● SUPPLIED DATA

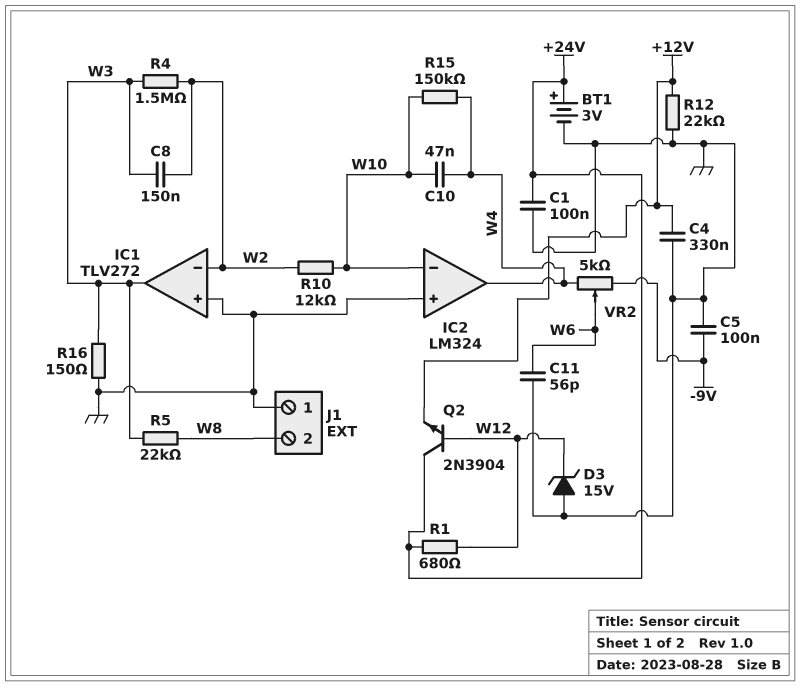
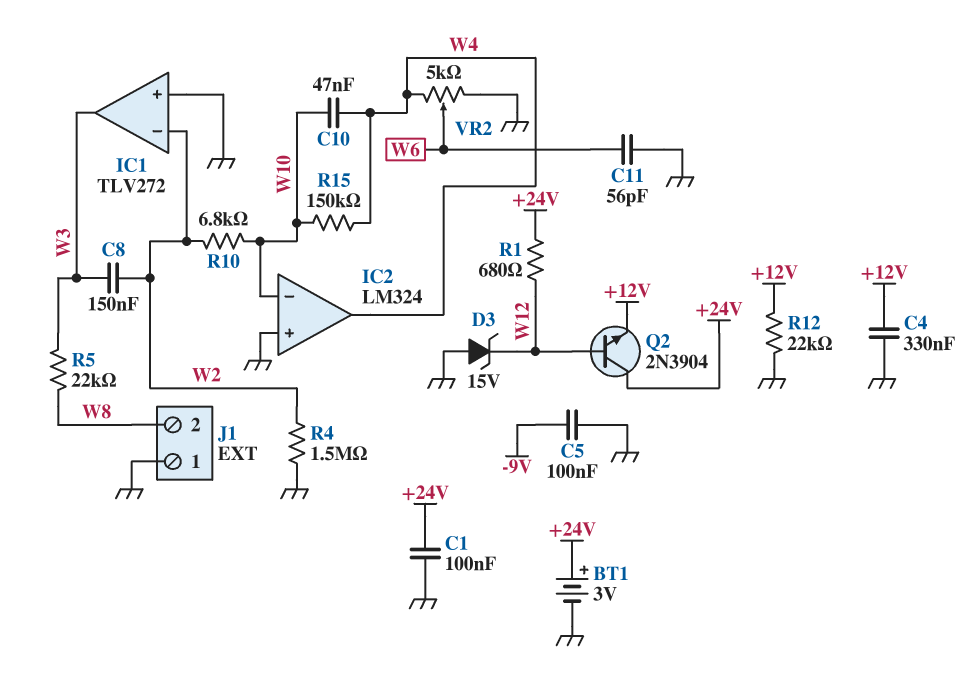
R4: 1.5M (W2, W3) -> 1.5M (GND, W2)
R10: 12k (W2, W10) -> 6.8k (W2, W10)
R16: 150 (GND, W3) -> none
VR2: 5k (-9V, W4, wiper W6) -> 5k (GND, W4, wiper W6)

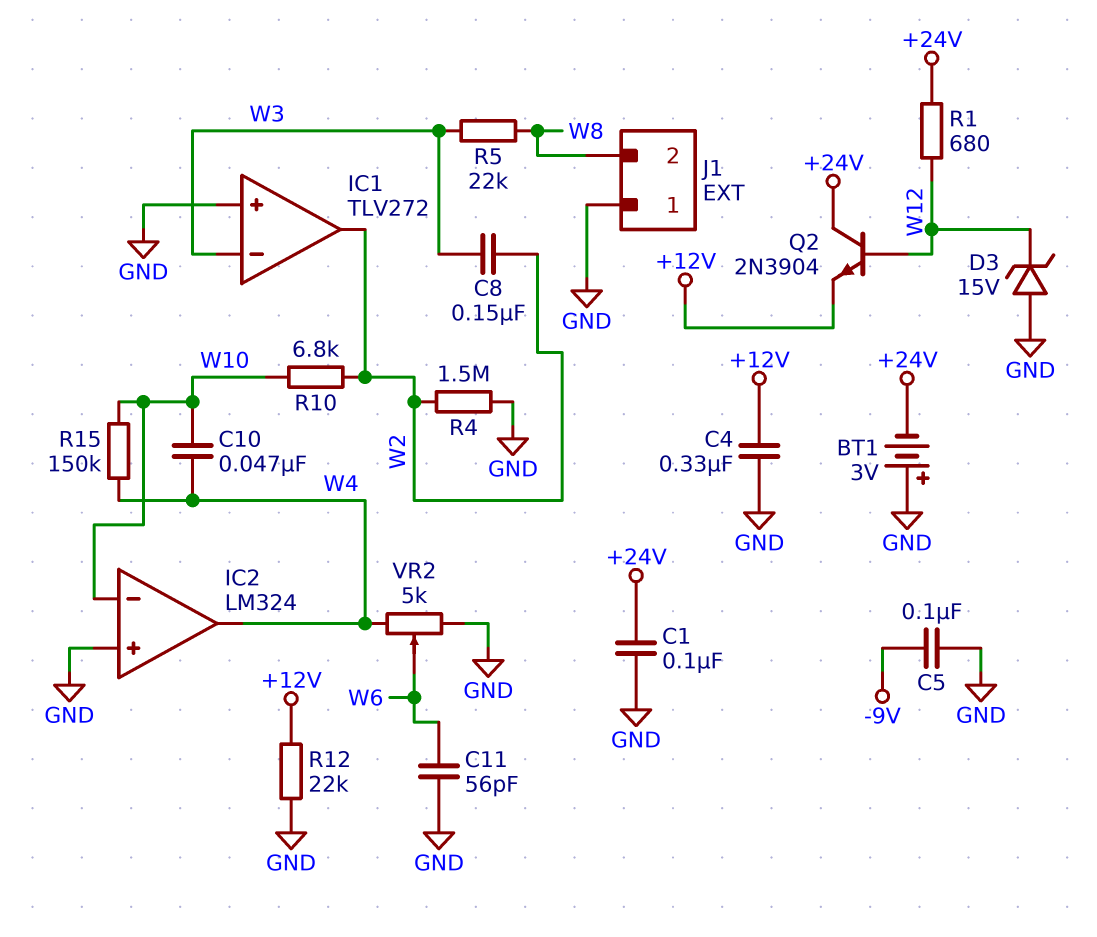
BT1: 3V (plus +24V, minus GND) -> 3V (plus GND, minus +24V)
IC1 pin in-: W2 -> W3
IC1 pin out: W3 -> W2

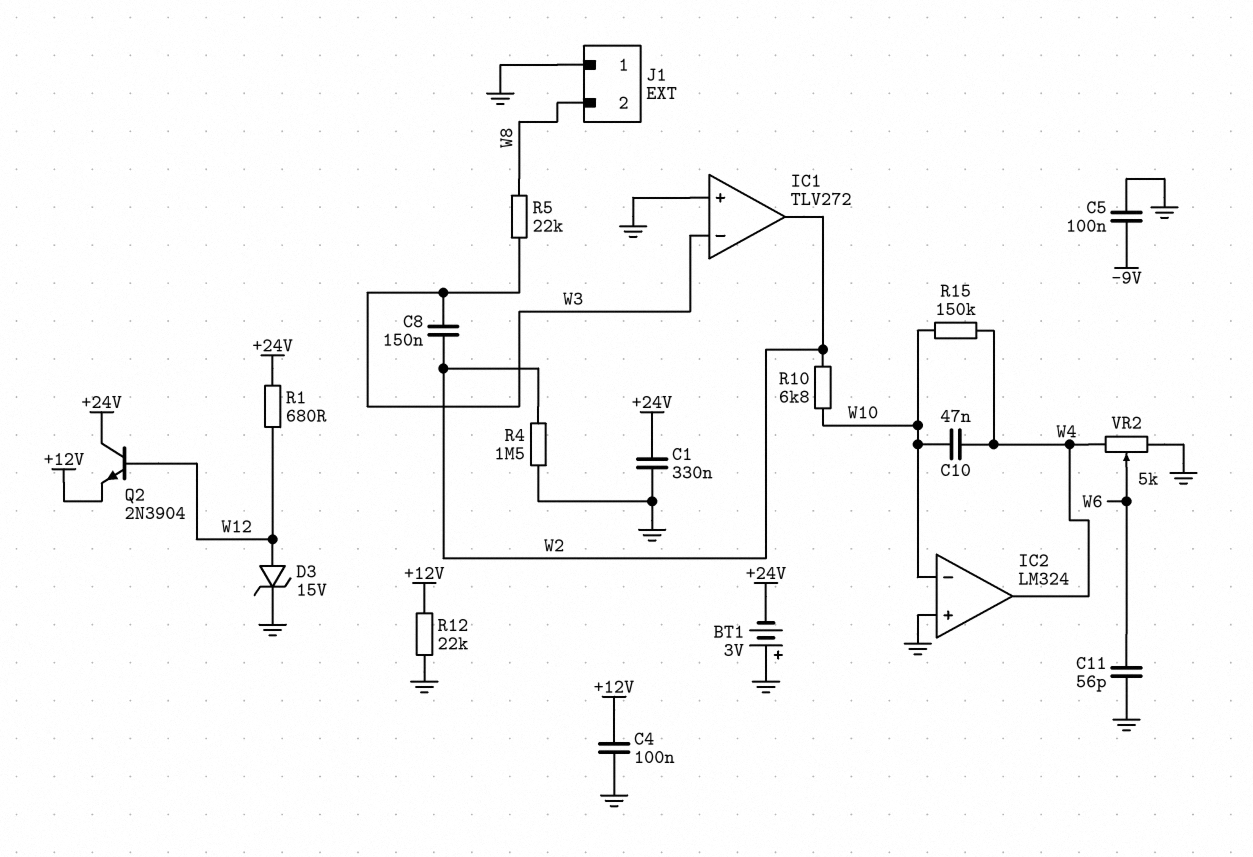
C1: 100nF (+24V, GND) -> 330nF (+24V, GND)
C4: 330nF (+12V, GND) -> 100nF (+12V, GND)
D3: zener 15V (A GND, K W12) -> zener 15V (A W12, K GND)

● WHAT YOU WILL DO
Your reply must hold only the lines from the line containing "R10: 12k (W2, W10) -> 6.8k (W2, W10)" through the end of the records above, written out exactly, both ends included, with no pictures, please.

● RESULT OF THIS TASK
R10: 12k (W2, W10) -> 6.8k (W2, W10)
R16: 150 (GND, W3) -> none
VR2: 5k (-9V, W4, wiper W6) -> 5k (GND, W4, wiper W6)

BT1: 3V (plus +24V, minus GND) -> 3V (plus GND, minus +24V)
IC1 pin in-: W2 -> W3
IC1 pin out: W3 -> W2

C1: 100nF (+24V, GND) -> 330nF (+24V, GND)
C4: 330nF (+12V, GND) -> 100nF (+12V, GND)
D3: zener 15V (A GND, K W12) -> zener 15V (A W12, K GND)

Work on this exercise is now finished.